[Start of Attachment]

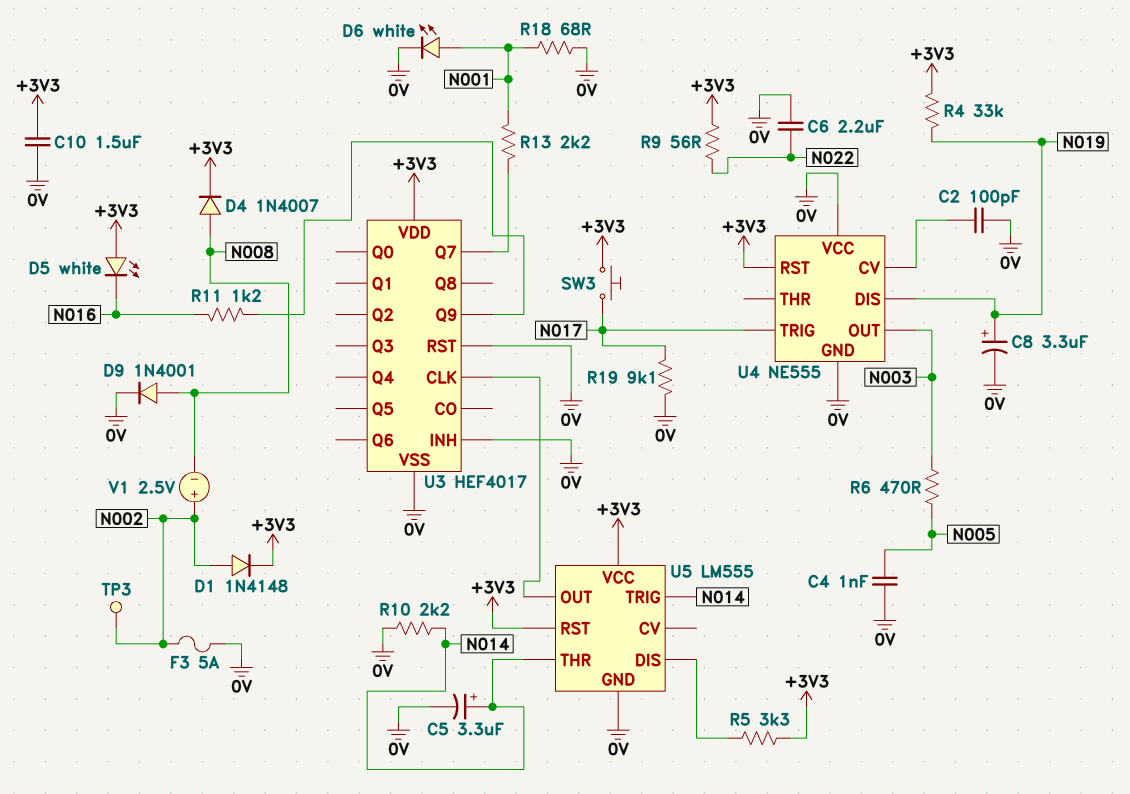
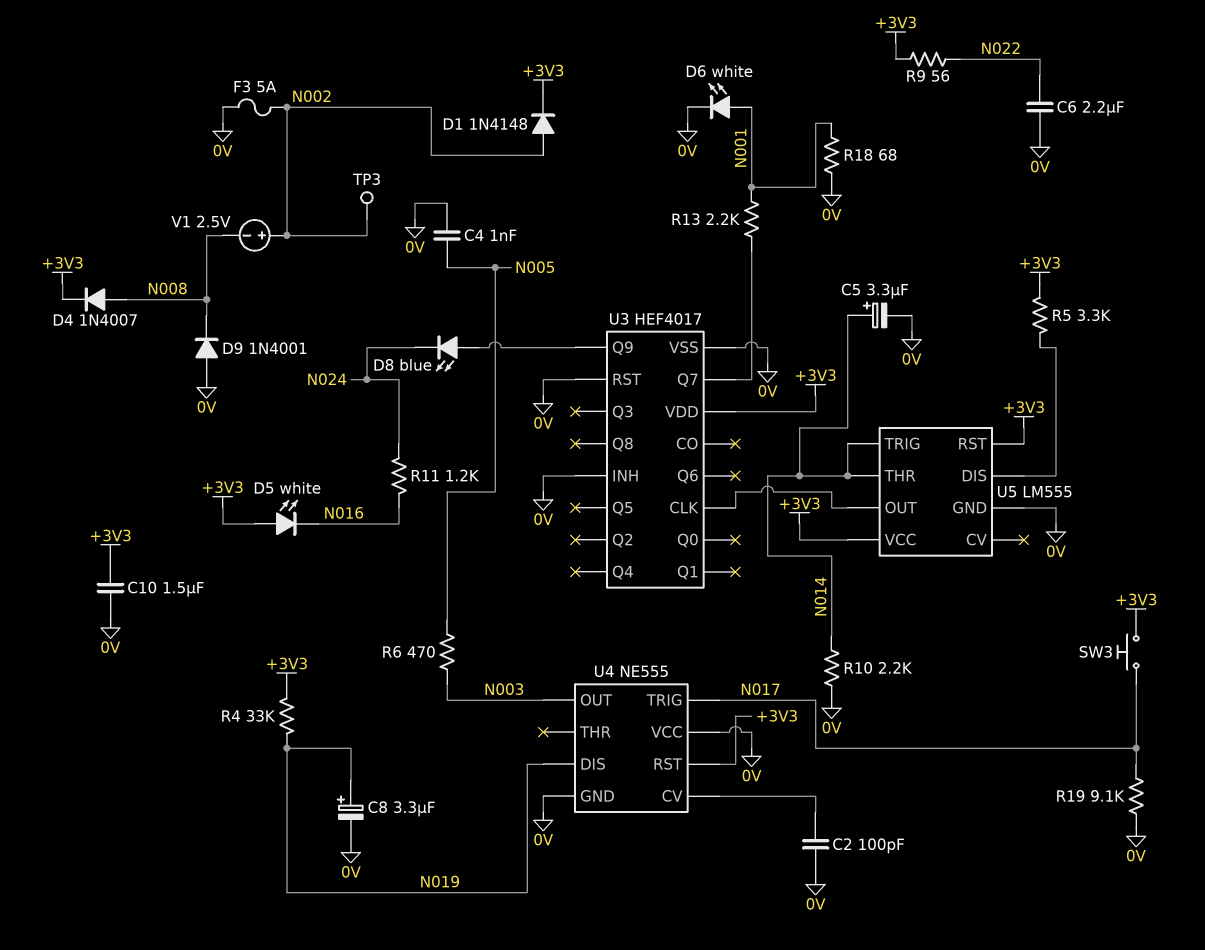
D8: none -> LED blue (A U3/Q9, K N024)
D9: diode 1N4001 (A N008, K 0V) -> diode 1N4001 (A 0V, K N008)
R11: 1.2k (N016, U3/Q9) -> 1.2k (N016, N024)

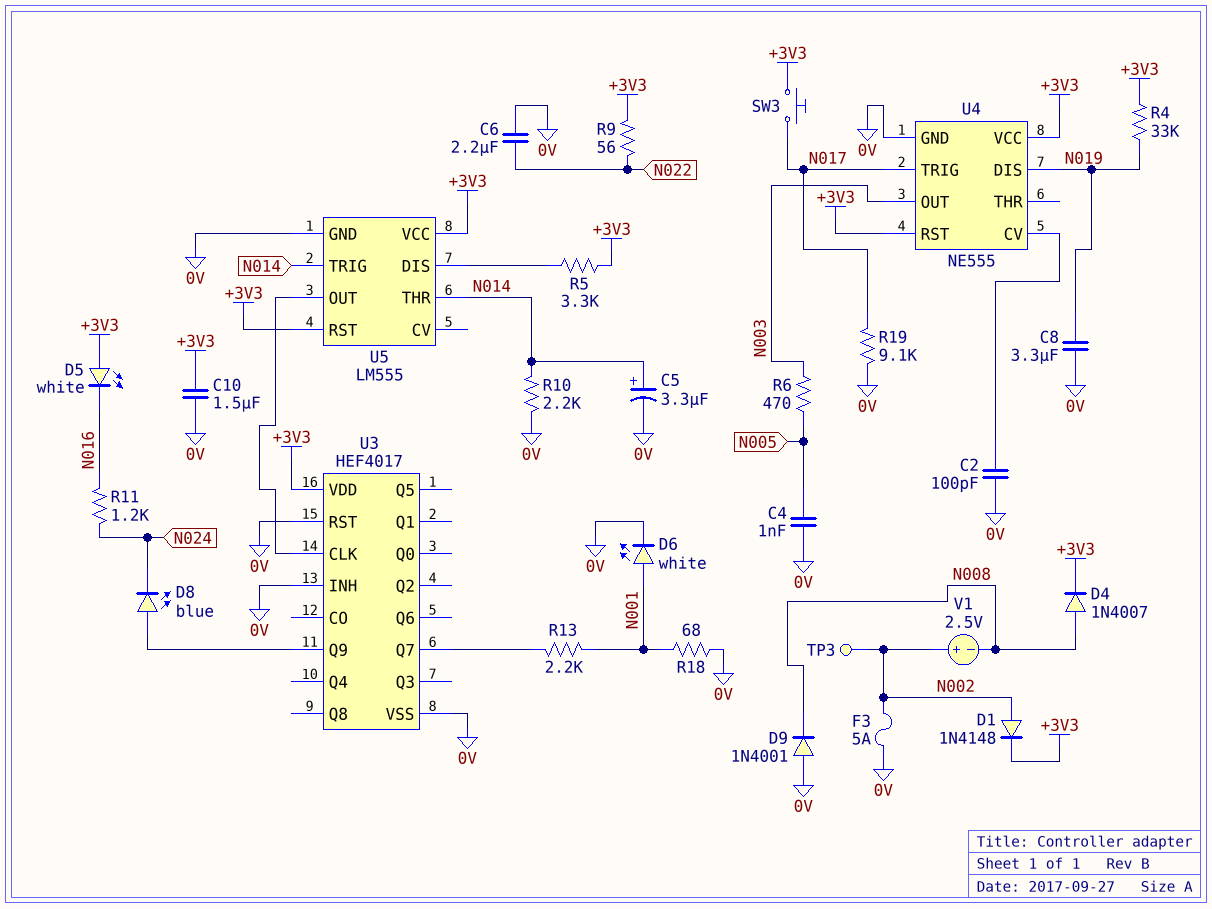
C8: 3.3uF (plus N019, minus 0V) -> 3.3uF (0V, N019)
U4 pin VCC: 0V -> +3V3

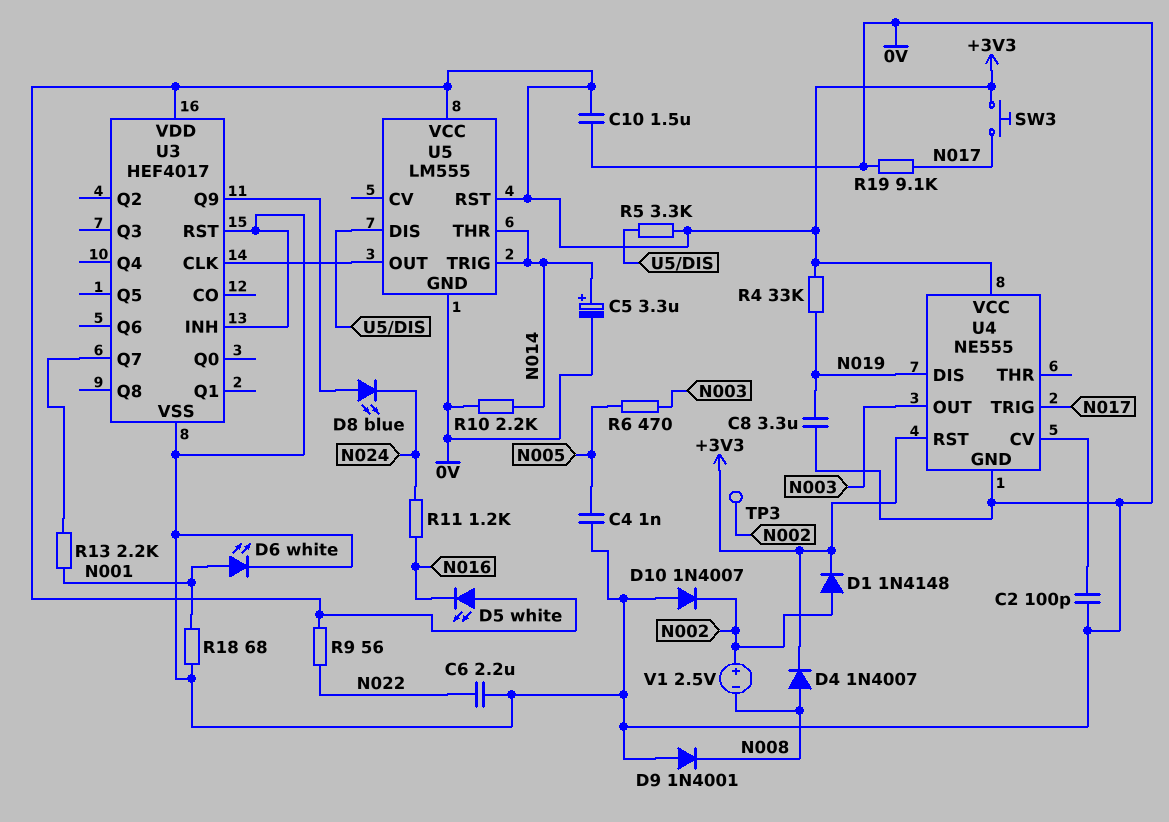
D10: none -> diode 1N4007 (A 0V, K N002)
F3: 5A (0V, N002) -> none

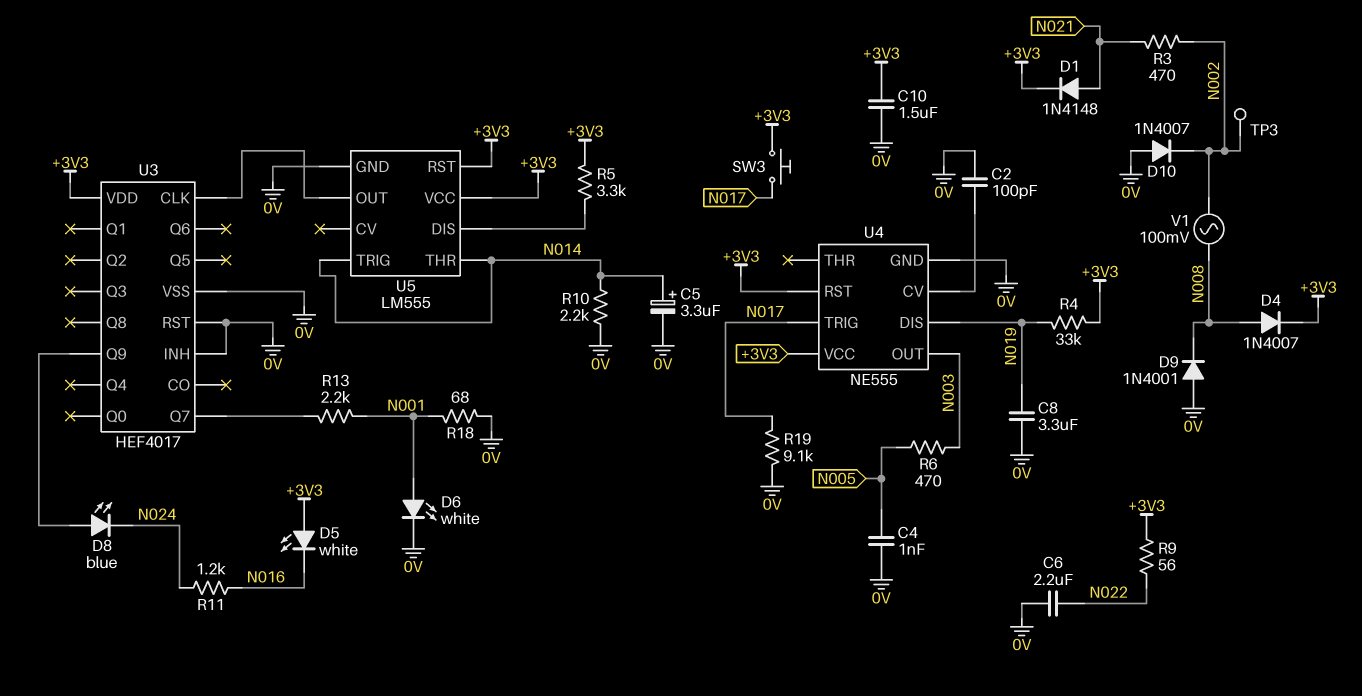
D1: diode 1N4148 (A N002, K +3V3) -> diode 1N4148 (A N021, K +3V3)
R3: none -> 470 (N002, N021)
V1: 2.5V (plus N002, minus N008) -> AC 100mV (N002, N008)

[End of Attachment]

__Required action__
With the images left out, set down each record exactly as it appears.

__Final answer__
D8: none -> LED blue (A U3/Q9, K N024)
D9: diode 1N4001 (A N008, K 0V) -> diode 1N4001 (A 0V, K N008)
R11: 1.2k (N016, U3/Q9) -> 1.2k (N016, N024)

C8: 3.3uF (plus N019, minus 0V) -> 3.3uF (0V, N019)
U4 pin VCC: 0V -> +3V3

D10: none -> diode 1N4007 (A 0V, K N002)
F3: 5A (0V, N002) -> none

D1: diode 1N4148 (A N002, K +3V3) -> diode 1N4148 (A N021, K +3V3)
R3: none -> 470 (N002, N021)
V1: 2.5V (plus N002, minus N008) -> AC 100mV (N002, N008)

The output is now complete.